• [Stated exercise] Return each line from all of the rows below word for word, omitting the pictures.

(Stored data)
****

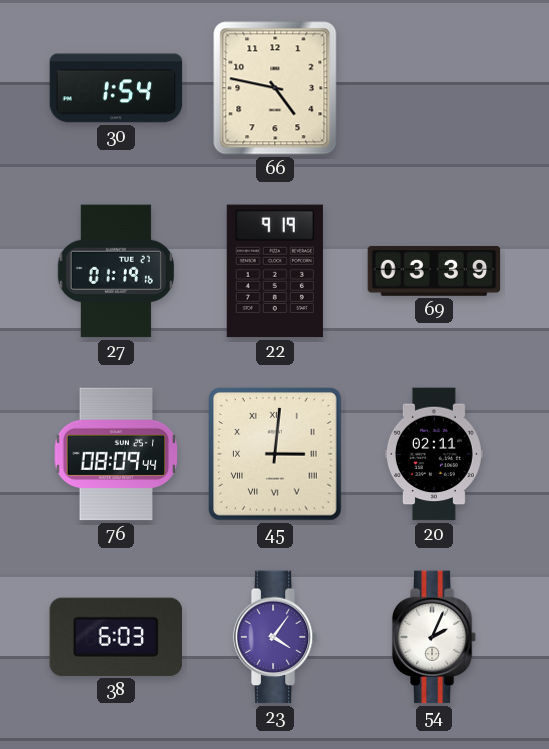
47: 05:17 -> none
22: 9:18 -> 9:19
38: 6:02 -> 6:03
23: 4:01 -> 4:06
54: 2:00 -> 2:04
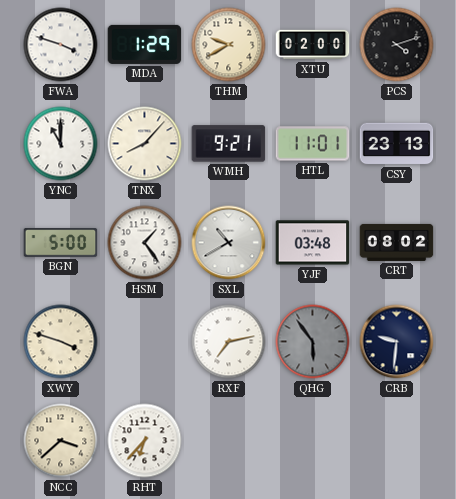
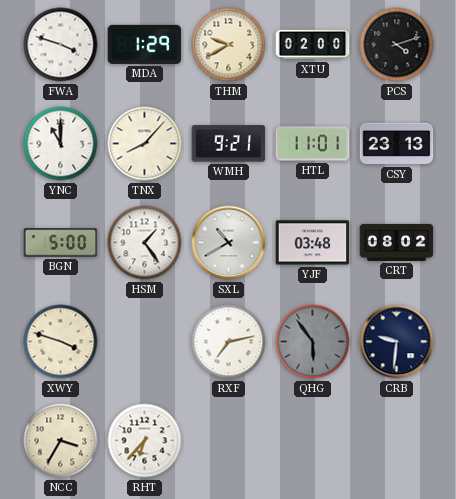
NCC: 3:38 -> 3:35
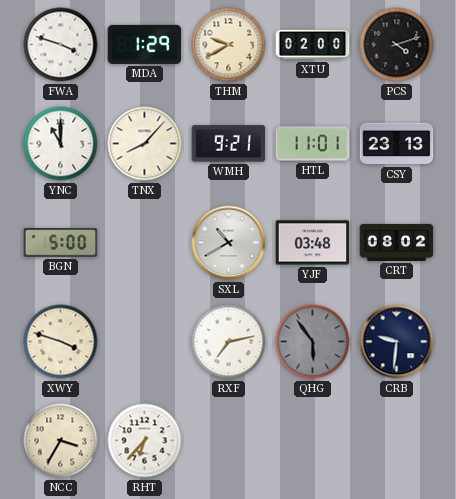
HSM: 1:24 -> none
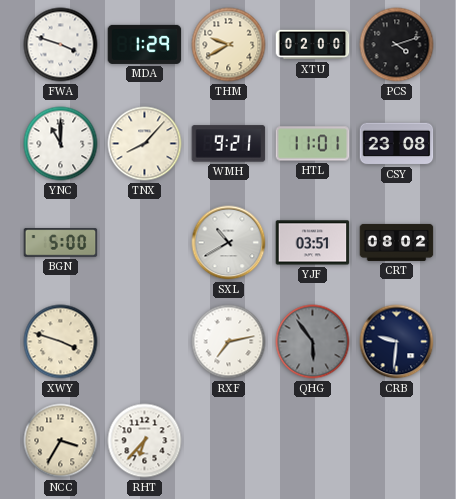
CSY: 23:13 -> 23:08
YJF: 03:48 -> 03:51
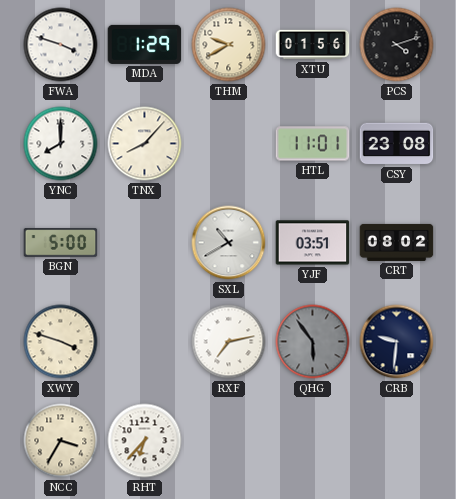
XTU: 02:00 -> 01:56
YNC: 11:00 -> 8:00
WMH: 9:21 -> none
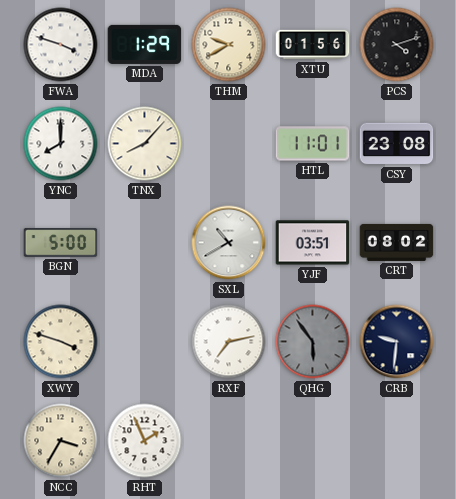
RHT: 6:37 -> 1:56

****

• [Finished task]
47: 05:17 -> none
22: 9:18 -> 9:19
38: 6:02 -> 6:03
23: 4:01 -> 4:06
54: 2:00 -> 2:04
NCC: 3:38 -> 3:35
HSM: 1:24 -> none
CSY: 23:13 -> 23:08
YJF: 03:48 -> 03:51
XTU: 02:00 -> 01:56
YNC: 11:00 -> 8:00
WMH: 9:21 -> none
RHT: 6:37 -> 1:56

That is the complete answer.